WHAT THIS TASK INVOLVES:
Collect each line of the entries that holds the string "adipose".

Stored records
== == ==
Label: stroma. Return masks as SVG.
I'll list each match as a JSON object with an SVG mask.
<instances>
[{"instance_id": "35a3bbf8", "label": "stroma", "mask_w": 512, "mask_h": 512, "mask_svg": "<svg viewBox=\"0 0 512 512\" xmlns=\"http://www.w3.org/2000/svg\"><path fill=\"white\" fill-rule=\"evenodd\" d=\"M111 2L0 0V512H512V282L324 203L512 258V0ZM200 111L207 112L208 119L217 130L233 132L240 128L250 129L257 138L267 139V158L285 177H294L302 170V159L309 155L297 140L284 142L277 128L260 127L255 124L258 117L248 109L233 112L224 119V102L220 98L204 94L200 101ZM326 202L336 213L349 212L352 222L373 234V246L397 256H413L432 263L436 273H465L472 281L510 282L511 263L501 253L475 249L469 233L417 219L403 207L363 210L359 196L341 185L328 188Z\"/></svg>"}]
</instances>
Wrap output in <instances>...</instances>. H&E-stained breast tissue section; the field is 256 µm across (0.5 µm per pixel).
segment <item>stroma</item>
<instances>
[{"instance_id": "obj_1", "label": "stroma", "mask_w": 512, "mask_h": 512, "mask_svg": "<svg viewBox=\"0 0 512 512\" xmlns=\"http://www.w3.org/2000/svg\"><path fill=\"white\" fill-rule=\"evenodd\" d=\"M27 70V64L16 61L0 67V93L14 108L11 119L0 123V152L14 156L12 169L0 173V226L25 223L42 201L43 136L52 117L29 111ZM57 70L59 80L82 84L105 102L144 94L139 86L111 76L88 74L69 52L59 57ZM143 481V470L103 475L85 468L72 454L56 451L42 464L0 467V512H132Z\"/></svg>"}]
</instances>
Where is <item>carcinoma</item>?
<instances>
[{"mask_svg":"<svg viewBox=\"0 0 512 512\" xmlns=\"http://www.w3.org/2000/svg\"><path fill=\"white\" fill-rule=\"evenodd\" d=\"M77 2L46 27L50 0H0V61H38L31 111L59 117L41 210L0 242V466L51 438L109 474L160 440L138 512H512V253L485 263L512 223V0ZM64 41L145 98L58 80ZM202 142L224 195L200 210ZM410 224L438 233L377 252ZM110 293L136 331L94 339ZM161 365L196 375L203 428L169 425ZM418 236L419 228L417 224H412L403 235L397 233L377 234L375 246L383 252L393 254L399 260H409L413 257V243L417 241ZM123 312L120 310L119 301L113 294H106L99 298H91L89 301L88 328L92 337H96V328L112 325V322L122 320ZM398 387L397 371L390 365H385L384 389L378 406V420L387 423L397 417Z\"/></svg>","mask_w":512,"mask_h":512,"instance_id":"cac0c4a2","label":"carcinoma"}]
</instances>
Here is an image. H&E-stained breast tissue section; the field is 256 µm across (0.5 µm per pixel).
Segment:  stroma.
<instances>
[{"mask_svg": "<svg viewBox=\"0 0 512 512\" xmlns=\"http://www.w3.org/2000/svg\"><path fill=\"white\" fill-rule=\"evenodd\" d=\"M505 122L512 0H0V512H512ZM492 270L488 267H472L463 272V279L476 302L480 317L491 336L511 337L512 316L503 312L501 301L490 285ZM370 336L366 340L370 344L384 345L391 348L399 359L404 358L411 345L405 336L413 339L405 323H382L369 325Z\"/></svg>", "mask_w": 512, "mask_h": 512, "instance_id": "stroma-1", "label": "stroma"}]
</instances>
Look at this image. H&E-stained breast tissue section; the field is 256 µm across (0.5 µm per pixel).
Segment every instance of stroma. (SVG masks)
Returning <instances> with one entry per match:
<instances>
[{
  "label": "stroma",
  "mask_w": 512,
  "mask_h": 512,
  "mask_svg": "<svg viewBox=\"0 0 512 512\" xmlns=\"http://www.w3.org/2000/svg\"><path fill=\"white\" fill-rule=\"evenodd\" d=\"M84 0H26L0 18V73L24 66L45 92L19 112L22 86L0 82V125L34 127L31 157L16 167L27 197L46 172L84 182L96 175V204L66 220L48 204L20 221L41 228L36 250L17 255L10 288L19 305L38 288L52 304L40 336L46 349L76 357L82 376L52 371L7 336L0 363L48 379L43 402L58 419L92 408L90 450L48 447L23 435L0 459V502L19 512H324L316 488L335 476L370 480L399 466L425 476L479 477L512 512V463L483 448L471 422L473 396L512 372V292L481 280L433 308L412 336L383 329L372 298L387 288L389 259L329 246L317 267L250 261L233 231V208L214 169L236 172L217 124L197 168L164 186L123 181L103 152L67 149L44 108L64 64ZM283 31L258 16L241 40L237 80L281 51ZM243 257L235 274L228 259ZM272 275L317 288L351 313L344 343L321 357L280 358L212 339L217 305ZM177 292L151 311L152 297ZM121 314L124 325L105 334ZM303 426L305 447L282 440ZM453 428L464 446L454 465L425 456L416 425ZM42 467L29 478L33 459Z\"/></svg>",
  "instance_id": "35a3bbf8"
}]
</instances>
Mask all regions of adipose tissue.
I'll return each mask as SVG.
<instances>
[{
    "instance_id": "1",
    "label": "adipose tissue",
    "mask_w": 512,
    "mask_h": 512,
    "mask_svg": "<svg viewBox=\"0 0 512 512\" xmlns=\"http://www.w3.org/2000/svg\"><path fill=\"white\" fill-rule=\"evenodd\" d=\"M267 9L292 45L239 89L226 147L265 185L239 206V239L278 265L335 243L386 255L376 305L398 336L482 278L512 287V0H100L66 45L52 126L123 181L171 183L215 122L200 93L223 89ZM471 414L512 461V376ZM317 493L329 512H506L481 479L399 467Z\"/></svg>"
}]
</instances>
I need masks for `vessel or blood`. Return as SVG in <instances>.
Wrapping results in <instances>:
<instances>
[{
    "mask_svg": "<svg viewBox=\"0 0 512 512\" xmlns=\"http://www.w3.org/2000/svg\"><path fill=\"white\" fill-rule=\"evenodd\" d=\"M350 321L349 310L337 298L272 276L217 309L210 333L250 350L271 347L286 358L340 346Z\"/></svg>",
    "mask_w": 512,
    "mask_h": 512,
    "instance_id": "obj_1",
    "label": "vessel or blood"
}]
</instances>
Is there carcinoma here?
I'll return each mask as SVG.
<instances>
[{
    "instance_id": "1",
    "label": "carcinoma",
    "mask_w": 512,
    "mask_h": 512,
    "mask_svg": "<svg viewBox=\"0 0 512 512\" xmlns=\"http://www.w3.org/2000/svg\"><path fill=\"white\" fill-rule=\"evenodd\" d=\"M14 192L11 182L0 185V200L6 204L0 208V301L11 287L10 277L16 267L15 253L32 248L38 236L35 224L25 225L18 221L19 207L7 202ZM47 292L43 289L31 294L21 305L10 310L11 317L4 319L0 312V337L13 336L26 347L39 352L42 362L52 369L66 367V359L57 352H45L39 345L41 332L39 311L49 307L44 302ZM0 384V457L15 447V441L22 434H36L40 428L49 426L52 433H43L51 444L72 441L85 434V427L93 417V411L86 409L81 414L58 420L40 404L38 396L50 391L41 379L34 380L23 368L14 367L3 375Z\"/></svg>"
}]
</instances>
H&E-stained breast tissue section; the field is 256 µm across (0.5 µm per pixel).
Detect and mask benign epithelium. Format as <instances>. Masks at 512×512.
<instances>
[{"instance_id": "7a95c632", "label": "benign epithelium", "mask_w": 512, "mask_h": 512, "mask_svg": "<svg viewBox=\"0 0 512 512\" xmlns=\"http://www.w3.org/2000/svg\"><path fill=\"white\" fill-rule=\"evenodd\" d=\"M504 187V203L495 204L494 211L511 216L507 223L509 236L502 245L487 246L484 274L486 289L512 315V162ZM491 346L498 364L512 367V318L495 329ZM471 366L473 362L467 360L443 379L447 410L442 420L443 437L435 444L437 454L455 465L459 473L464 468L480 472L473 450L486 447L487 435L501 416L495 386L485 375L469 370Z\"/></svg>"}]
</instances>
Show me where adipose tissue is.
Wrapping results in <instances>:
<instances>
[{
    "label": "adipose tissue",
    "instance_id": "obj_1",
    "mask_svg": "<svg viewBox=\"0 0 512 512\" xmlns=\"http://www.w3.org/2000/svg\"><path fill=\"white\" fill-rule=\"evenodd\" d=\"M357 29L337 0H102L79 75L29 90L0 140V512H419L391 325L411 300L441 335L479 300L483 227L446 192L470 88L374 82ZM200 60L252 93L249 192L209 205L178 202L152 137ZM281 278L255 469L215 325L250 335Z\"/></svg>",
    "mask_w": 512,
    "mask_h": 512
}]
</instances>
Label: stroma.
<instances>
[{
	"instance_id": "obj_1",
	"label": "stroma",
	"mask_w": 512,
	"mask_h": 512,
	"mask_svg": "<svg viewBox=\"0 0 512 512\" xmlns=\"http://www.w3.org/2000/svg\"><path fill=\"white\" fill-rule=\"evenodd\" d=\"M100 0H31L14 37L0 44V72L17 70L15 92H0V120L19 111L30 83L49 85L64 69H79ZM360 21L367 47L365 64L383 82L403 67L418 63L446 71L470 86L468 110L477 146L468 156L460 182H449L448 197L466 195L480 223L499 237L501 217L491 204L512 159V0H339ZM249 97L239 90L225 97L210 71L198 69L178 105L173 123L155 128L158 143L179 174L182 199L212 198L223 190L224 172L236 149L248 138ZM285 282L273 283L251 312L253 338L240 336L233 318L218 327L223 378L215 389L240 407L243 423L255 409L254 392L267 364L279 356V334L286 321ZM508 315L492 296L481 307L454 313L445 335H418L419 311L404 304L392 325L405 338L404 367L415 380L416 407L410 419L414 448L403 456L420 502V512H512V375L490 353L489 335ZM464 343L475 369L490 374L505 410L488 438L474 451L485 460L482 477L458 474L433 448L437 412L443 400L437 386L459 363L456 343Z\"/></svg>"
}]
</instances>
== == ==
TASK OUTPUT:
Mask all regions of adipose tissue.
    "label": "adipose tissue",
Show me where adipose tissue is.
    "label": "adipose tissue",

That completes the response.